-- Opening Marker --
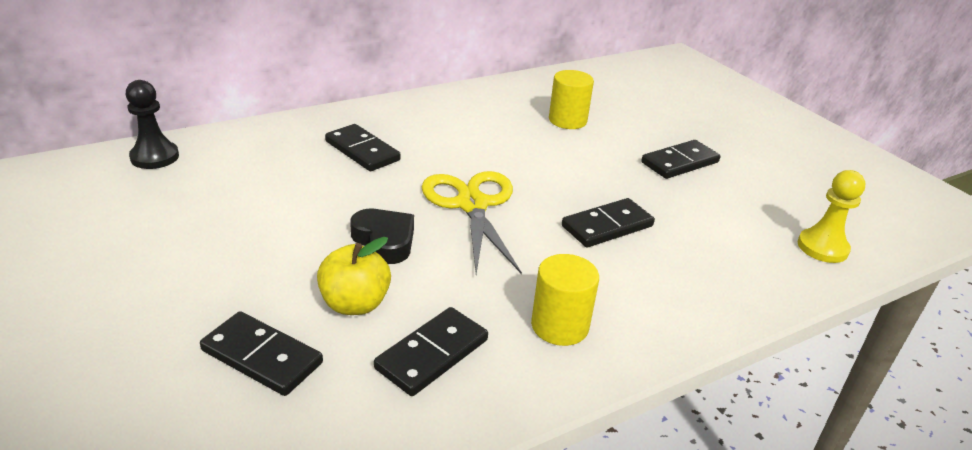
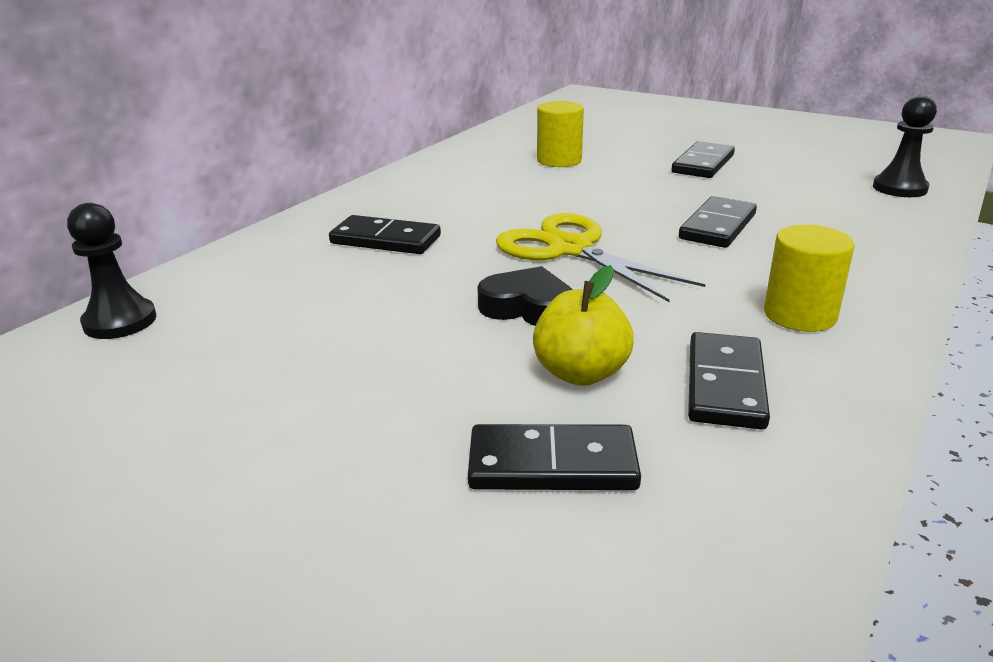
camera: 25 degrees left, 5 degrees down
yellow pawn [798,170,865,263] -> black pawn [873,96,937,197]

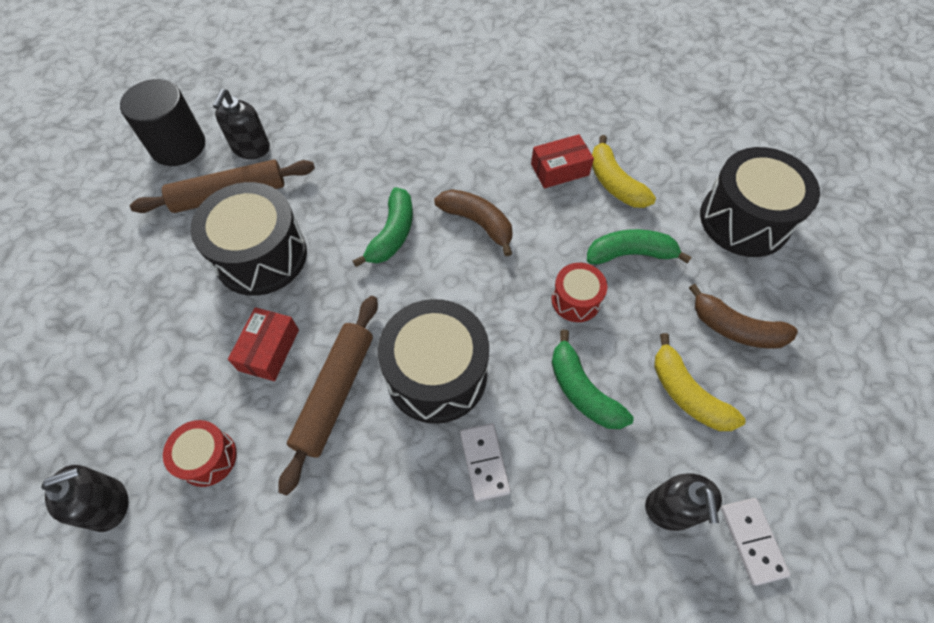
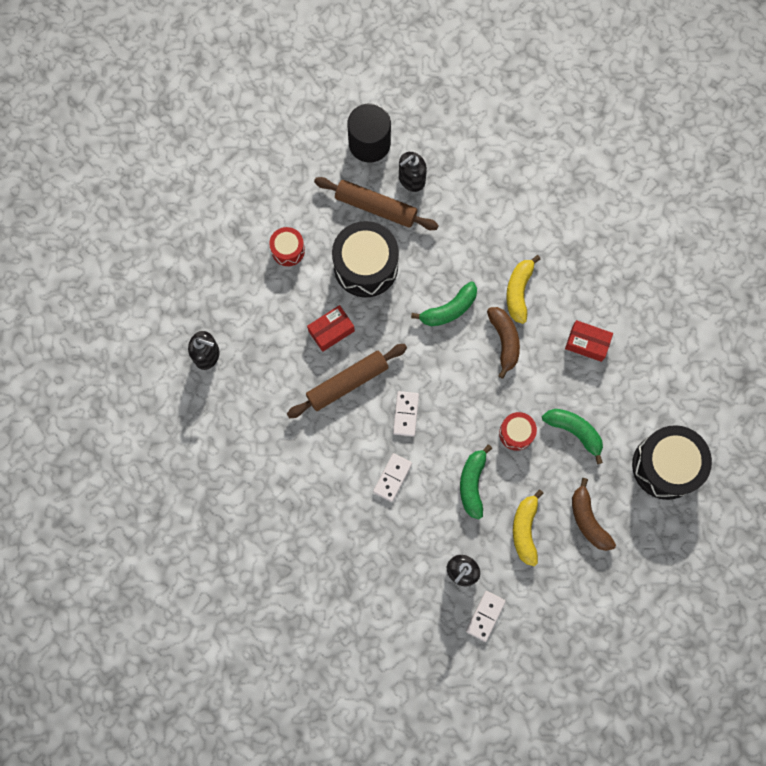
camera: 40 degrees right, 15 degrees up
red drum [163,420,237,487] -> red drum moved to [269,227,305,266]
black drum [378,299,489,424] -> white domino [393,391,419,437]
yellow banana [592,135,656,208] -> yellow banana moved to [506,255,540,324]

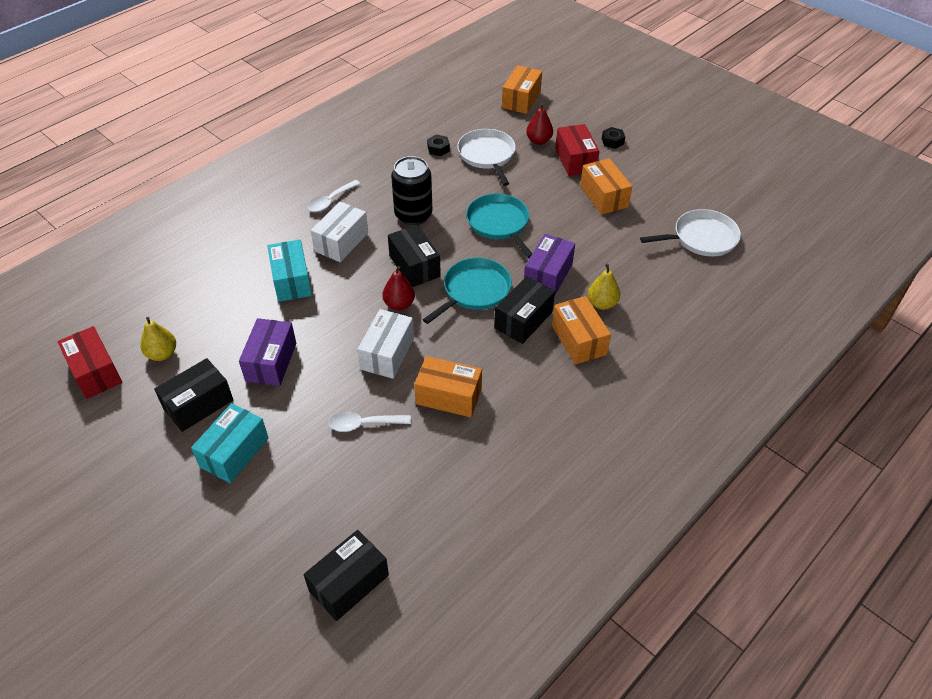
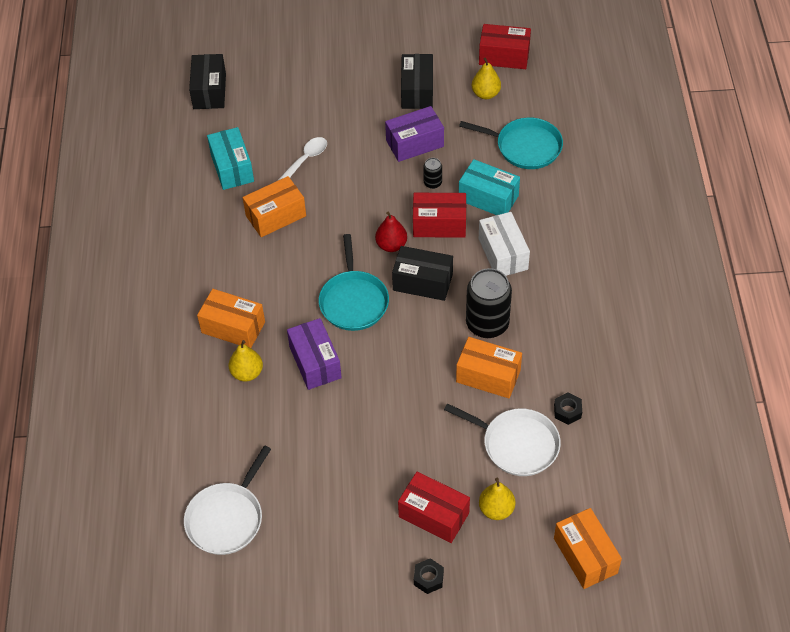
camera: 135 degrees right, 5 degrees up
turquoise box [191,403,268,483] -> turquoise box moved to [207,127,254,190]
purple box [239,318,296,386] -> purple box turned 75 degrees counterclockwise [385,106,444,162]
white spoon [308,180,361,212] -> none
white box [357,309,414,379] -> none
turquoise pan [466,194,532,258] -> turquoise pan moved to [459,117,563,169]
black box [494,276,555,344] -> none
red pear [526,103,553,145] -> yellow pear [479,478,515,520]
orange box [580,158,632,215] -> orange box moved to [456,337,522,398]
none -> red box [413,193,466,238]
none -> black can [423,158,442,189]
-- Closing Marker --
- _The task_:
The lines above should be transcribed exactly, with every image removed.

- _Answer below_:
camera: 25 degrees left, 5 degrees down
yellow pawn [798,170,865,263] -> black pawn [873,96,937,197]

camera: 40 degrees right, 15 degrees up
red drum [163,420,237,487] -> red drum moved to [269,227,305,266]
black drum [378,299,489,424] -> white domino [393,391,419,437]
yellow banana [592,135,656,208] -> yellow banana moved to [506,255,540,324]

camera: 135 degrees right, 5 degrees up
turquoise box [191,403,268,483] -> turquoise box moved to [207,127,254,190]
purple box [239,318,296,386] -> purple box turned 75 degrees counterclockwise [385,106,444,162]
white spoon [308,180,361,212] -> none
white box [357,309,414,379] -> none
turquoise pan [466,194,532,258] -> turquoise pan moved to [459,117,563,169]
black box [494,276,555,344] -> none
red pear [526,103,553,145] -> yellow pear [479,478,515,520]
orange box [580,158,632,215] -> orange box moved to [456,337,522,398]
none -> red box [413,193,466,238]
none -> black can [423,158,442,189]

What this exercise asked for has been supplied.